WHAT TO WORK ON: Would you return, word for word, the lines running from the one with "purple hexagon: (34, 459)" to the final line of the listing below, pictures omitted?

RECORDS PROVIDED:
★ ★ ★ ★

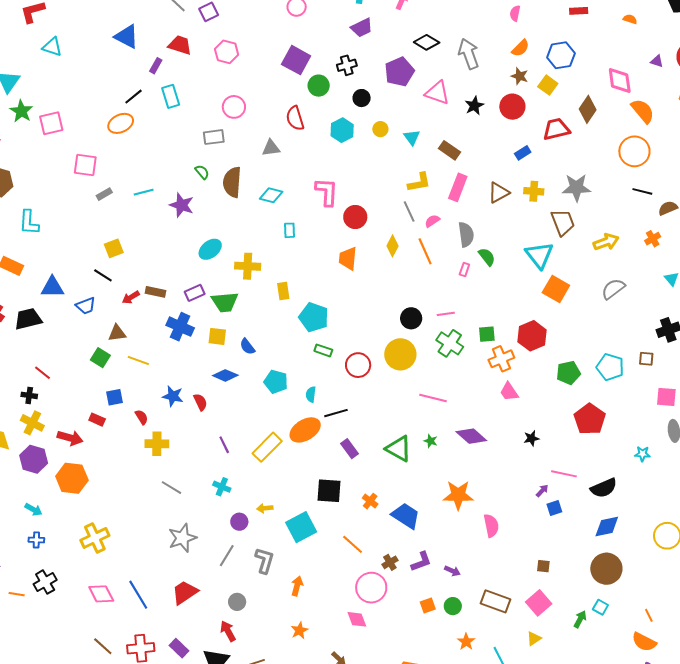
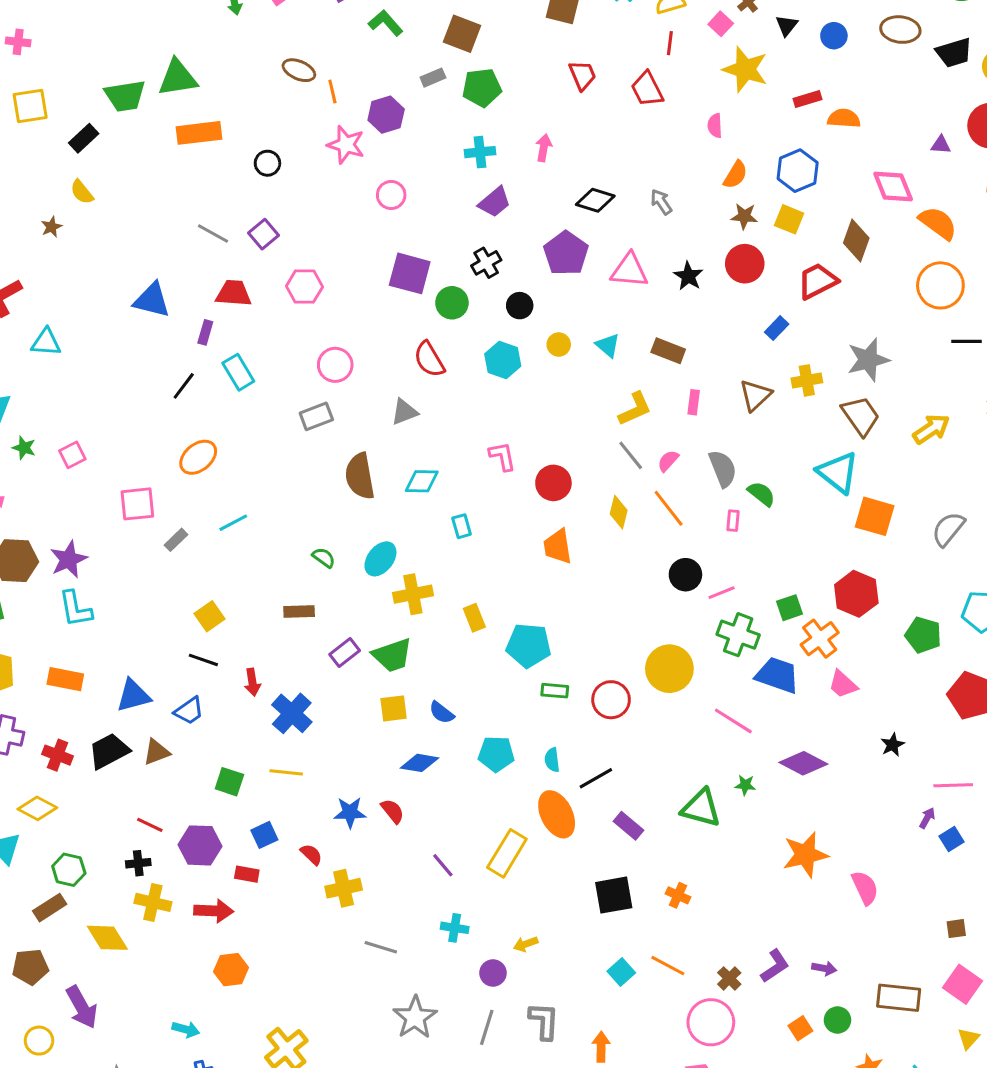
orange semicircle: (630, 19) -> (844, 118), moved, size x1.5
gray arrow: (469, 54) -> (661, 202), size x0.6
green star: (21, 111) -> (24, 448), size x0.7
pink square: (51, 123) -> (72, 455), size x0.7
orange ellipse: (121, 123) -> (198, 457), moved
green semicircle: (202, 172) -> (324, 558), moved
pink rectangle: (458, 187) -> (694, 402), size x0.6
pink L-shape: (327, 192) -> (502, 456), size x0.7
purple star: (182, 205) -> (69, 559), moved, turned -30
cyan ellipse: (210, 249) -> (380, 559), moved
gray semicircle: (613, 289) -> (948, 529), moved
brown rectangle: (155, 292) -> (299, 611), moved
red arrow: (131, 297) -> (252, 682), turned -54
black circle: (411, 318) -> (685, 575), moved
blue cross: (180, 327) -> (292, 713), moved, turned 32
brown triangle: (117, 333) -> (156, 752), moved
green pentagon: (568, 373) -> (923, 635), turned -30
pink line: (433, 398) -> (733, 721), turned 32
orange ellipse: (305, 430) -> (557, 814), turned -72
purple hexagon: (34, 459) -> (200, 845), moved
orange hexagon: (72, 478) -> (231, 970), size x0.7
blue trapezoid: (406, 516) -> (777, 675), moved
cyan square: (301, 527) -> (621, 972), moved, size x0.6

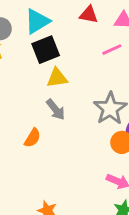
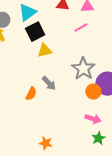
gray arrow: (56, 110) -> (49, 83), moved

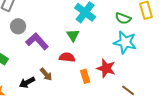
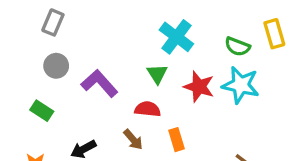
gray circle: (18, 26) -> (56, 66), moved
red star: (106, 68) -> (199, 87), moved
brown arrow: (46, 74) -> (133, 140), moved

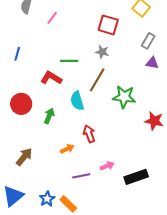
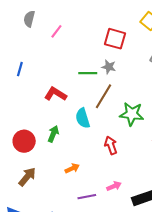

★ ★ ★ ★

ANSWER BELOW:
purple hexagon: (34, 459) -> (200, 845), moved
orange hexagon: (72, 478) -> (231, 970), size x0.7
blue trapezoid: (406, 516) -> (777, 675), moved
cyan square: (301, 527) -> (621, 972), moved, size x0.6

gray arrow: (56, 110) -> (49, 83), moved

gray circle: (18, 26) -> (56, 66), moved
red star: (106, 68) -> (199, 87), moved
brown arrow: (46, 74) -> (133, 140), moved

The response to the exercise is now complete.